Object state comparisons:

[Start of Attachment]

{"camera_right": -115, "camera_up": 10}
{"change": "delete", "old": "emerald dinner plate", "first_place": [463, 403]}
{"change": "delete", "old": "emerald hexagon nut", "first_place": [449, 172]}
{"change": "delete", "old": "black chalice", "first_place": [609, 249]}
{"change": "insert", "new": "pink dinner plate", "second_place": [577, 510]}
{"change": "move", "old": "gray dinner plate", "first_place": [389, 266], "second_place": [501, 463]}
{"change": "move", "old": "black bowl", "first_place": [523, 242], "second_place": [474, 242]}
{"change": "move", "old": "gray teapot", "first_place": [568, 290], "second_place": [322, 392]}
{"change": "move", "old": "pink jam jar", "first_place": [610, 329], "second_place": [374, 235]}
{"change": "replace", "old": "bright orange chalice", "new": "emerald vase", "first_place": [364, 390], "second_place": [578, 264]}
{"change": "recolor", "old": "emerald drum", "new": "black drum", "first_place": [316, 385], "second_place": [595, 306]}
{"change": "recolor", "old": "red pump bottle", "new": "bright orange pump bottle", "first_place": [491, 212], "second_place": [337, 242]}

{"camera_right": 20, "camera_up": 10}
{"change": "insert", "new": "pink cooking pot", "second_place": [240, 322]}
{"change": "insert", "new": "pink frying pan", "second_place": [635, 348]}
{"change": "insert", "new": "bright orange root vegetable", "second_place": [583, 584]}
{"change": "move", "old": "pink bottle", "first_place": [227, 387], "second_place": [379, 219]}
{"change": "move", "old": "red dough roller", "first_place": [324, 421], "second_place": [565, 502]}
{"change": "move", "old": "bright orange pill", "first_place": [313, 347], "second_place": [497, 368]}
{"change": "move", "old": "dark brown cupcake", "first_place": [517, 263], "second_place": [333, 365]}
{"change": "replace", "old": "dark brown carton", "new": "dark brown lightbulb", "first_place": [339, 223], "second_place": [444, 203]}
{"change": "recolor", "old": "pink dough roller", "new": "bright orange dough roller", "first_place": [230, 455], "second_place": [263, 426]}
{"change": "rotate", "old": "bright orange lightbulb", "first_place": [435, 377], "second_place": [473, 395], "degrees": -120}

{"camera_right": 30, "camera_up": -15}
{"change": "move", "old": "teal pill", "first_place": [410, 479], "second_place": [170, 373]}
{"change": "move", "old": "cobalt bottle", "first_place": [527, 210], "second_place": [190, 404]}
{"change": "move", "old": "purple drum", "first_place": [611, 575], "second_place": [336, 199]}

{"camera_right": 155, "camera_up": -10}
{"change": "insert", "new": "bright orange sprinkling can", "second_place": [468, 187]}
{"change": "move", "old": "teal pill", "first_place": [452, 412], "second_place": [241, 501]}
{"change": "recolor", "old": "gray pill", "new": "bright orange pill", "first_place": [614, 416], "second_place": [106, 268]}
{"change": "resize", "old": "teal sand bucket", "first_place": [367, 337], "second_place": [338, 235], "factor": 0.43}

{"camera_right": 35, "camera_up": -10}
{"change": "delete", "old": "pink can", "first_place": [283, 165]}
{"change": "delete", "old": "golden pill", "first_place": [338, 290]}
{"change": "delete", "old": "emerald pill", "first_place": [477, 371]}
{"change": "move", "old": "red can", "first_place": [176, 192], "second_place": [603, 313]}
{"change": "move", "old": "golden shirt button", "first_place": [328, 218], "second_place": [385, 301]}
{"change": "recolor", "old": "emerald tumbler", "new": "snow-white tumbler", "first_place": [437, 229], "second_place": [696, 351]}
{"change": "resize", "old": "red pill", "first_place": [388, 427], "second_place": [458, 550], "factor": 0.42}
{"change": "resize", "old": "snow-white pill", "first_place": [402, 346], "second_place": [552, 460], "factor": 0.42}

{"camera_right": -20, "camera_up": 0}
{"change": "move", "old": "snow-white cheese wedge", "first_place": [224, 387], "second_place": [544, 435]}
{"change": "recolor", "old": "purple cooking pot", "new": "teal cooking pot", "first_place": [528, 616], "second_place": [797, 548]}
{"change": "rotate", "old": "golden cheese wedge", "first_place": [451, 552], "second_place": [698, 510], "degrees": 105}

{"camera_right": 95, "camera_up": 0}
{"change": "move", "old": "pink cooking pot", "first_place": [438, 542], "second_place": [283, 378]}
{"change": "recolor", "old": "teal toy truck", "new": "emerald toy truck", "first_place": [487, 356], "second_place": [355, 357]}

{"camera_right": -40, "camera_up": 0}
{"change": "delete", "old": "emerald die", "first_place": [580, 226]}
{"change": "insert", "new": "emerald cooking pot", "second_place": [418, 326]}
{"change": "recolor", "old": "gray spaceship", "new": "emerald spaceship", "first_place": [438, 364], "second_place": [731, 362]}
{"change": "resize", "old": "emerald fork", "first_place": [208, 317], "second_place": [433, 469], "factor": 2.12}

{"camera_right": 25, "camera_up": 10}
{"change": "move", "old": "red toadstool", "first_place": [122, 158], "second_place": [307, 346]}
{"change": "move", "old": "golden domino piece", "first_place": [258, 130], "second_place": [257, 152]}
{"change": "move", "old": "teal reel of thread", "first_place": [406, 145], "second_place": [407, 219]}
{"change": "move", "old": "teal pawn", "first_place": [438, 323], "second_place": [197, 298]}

[End of Attachment]

■ Aim of the exercise ■
Give back all the data exactly as it was written.

■ Solution to this task ■
{"camera_right": -115, "camera_up": 10}
{"change": "delete", "old": "emerald dinner plate", "first_place": [463, 403]}
{"change": "delete", "old": "emerald hexagon nut", "first_place": [449, 172]}
{"change": "delete", "old": "black chalice", "first_place": [609, 249]}
{"change": "insert", "new": "pink dinner plate", "second_place": [577, 510]}
{"change": "move", "old": "gray dinner plate", "first_place": [389, 266], "second_place": [501, 463]}
{"change": "move", "old": "black bowl", "first_place": [523, 242], "second_place": [474, 242]}
{"change": "move", "old": "gray teapot", "first_place": [568, 290], "second_place": [322, 392]}
{"change": "move", "old": "pink jam jar", "first_place": [610, 329], "second_place": [374, 235]}
{"change": "replace", "old": "bright orange chalice", "new": "emerald vase", "first_place": [364, 390], "second_place": [578, 264]}
{"change": "recolor", "old": "emerald drum", "new": "black drum", "first_place": [316, 385], "second_place": [595, 306]}
{"change": "recolor", "old": "red pump bottle", "new": "bright orange pump bottle", "first_place": [491, 212], "second_place": [337, 242]}

{"camera_right": 20, "camera_up": 10}
{"change": "insert", "new": "pink cooking pot", "second_place": [240, 322]}
{"change": "insert", "new": "pink frying pan", "second_place": [635, 348]}
{"change": "insert", "new": "bright orange root vegetable", "second_place": [583, 584]}
{"change": "move", "old": "pink bottle", "first_place": [227, 387], "second_place": [379, 219]}
{"change": "move", "old": "red dough roller", "first_place": [324, 421], "second_place": [565, 502]}
{"change": "move", "old": "bright orange pill", "first_place": [313, 347], "second_place": [497, 368]}
{"change": "move", "old": "dark brown cupcake", "first_place": [517, 263], "second_place": [333, 365]}
{"change": "replace", "old": "dark brown carton", "new": "dark brown lightbulb", "first_place": [339, 223], "second_place": [444, 203]}
{"change": "recolor", "old": "pink dough roller", "new": "bright orange dough roller", "first_place": [230, 455], "second_place": [263, 426]}
{"change": "rotate", "old": "bright orange lightbulb", "first_place": [435, 377], "second_place": [473, 395], "degrees": -120}

{"camera_right": 30, "camera_up": -15}
{"change": "move", "old": "teal pill", "first_place": [410, 479], "second_place": [170, 373]}
{"change": "move", "old": "cobalt bottle", "first_place": [527, 210], "second_place": [190, 404]}
{"change": "move", "old": "purple drum", "first_place": [611, 575], "second_place": [336, 199]}

{"camera_right": 155, "camera_up": -10}
{"change": "insert", "new": "bright orange sprinkling can", "second_place": [468, 187]}
{"change": "move", "old": "teal pill", "first_place": [452, 412], "second_place": [241, 501]}
{"change": "recolor", "old": "gray pill", "new": "bright orange pill", "first_place": [614, 416], "second_place": [106, 268]}
{"change": "resize", "old": "teal sand bucket", "first_place": [367, 337], "second_place": [338, 235], "factor": 0.43}

{"camera_right": 35, "camera_up": -10}
{"change": "delete", "old": "pink can", "first_place": [283, 165]}
{"change": "delete", "old": "golden pill", "first_place": [338, 290]}
{"change": "delete", "old": "emerald pill", "first_place": [477, 371]}
{"change": "move", "old": "red can", "first_place": [176, 192], "second_place": [603, 313]}
{"change": "move", "old": "golden shirt button", "first_place": [328, 218], "second_place": [385, 301]}
{"change": "recolor", "old": "emerald tumbler", "new": "snow-white tumbler", "first_place": [437, 229], "second_place": [696, 351]}
{"change": "resize", "old": "red pill", "first_place": [388, 427], "second_place": [458, 550], "factor": 0.42}
{"change": "resize", "old": "snow-white pill", "first_place": [402, 346], "second_place": [552, 460], "factor": 0.42}

{"camera_right": -20, "camera_up": 0}
{"change": "move", "old": "snow-white cheese wedge", "first_place": [224, 387], "second_place": [544, 435]}
{"change": "recolor", "old": "purple cooking pot", "new": "teal cooking pot", "first_place": [528, 616], "second_place": [797, 548]}
{"change": "rotate", "old": "golden cheese wedge", "first_place": [451, 552], "second_place": [698, 510], "degrees": 105}

{"camera_right": 95, "camera_up": 0}
{"change": "move", "old": "pink cooking pot", "first_place": [438, 542], "second_place": [283, 378]}
{"change": "recolor", "old": "teal toy truck", "new": "emerald toy truck", "first_place": [487, 356], "second_place": [355, 357]}

{"camera_right": -40, "camera_up": 0}
{"change": "delete", "old": "emerald die", "first_place": [580, 226]}
{"change": "insert", "new": "emerald cooking pot", "second_place": [418, 326]}
{"change": "recolor", "old": "gray spaceship", "new": "emerald spaceship", "first_place": [438, 364], "second_place": [731, 362]}
{"change": "resize", "old": "emerald fork", "first_place": [208, 317], "second_place": [433, 469], "factor": 2.12}

{"camera_right": 25, "camera_up": 10}
{"change": "move", "old": "red toadstool", "first_place": [122, 158], "second_place": [307, 346]}
{"change": "move", "old": "golden domino piece", "first_place": [258, 130], "second_place": [257, 152]}
{"change": "move", "old": "teal reel of thread", "first_place": [406, 145], "second_place": [407, 219]}
{"change": "move", "old": "teal pawn", "first_place": [438, 323], "second_place": [197, 298]}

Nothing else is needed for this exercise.